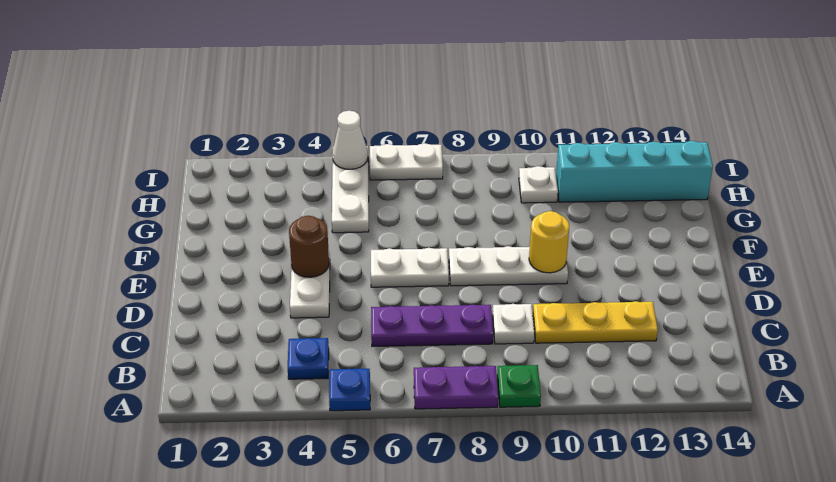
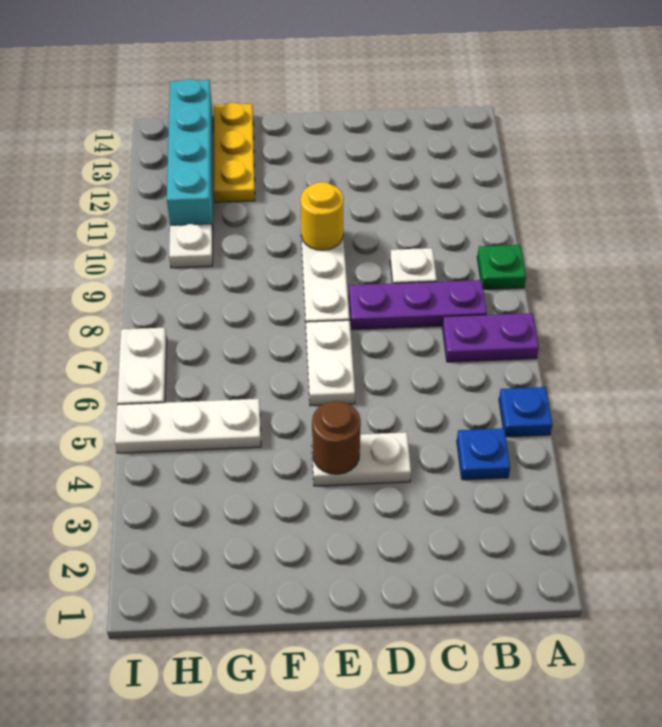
purple plate A7:A8 level 1 -> purple plate A7:B7 level 1
purple plate C6:C8 level 1 -> purple plate B8:D8 level 1
yellow plate C10:C12 level 1 -> yellow plate G12:G14 level 1
white cone I5 level 2 -> none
········
Copy out the lines from the line containing "purple plate C6:C8" to the end of the listing above, without alteration.

purple plate C6:C8 level 1 -> purple plate B8:D8 level 1
yellow plate C10:C12 level 1 -> yellow plate G12:G14 level 1
white cone I5 level 2 -> none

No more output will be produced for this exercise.